[WHAT YOU WILL DO]
All lines from the one containing "R1: 6.8k (AGND, NET7) -> 100k (AGND, NET7)" down to the one containing "R207: 1.5k (VDD, VTH) -> none", both ends included, are to be given again exactly; omit the rest of the listing below.

[INFORMATION SUPPLIED]
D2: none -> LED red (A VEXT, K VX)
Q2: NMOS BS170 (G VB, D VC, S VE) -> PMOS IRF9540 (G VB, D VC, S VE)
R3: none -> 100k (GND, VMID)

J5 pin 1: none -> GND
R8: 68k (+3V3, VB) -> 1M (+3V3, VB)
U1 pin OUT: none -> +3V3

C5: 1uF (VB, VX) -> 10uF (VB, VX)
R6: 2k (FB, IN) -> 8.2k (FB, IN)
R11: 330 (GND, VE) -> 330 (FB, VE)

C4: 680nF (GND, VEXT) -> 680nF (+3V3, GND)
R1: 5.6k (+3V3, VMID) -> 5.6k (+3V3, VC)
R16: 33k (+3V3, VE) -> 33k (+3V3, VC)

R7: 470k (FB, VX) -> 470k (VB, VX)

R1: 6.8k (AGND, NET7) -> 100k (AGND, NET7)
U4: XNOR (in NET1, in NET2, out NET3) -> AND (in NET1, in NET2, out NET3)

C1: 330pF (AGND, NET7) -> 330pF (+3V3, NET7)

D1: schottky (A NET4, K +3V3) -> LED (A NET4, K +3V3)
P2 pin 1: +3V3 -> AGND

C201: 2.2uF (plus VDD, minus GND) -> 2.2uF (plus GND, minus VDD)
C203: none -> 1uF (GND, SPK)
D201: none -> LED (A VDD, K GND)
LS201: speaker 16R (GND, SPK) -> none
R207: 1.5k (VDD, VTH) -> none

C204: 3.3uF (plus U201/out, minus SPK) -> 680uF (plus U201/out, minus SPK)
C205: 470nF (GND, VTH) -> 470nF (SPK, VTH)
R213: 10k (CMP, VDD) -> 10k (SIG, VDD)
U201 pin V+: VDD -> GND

[WORKED SOLUTION]
R1: 6.8k (AGND, NET7) -> 100k (AGND, NET7)
U4: XNOR (in NET1, in NET2, out NET3) -> AND (in NET1, in NET2, out NET3)

C1: 330pF (AGND, NET7) -> 330pF (+3V3, NET7)

D1: schottky (A NET4, K +3V3) -> LED (A NET4, K +3V3)
P2 pin 1: +3V3 -> AGND

C201: 2.2uF (plus VDD, minus GND) -> 2.2uF (plus GND, minus VDD)
C203: none -> 1uF (GND, SPK)
D201: none -> LED (A VDD, K GND)
LS201: speaker 16R (GND, SPK) -> none
R207: 1.5k (VDD, VTH) -> none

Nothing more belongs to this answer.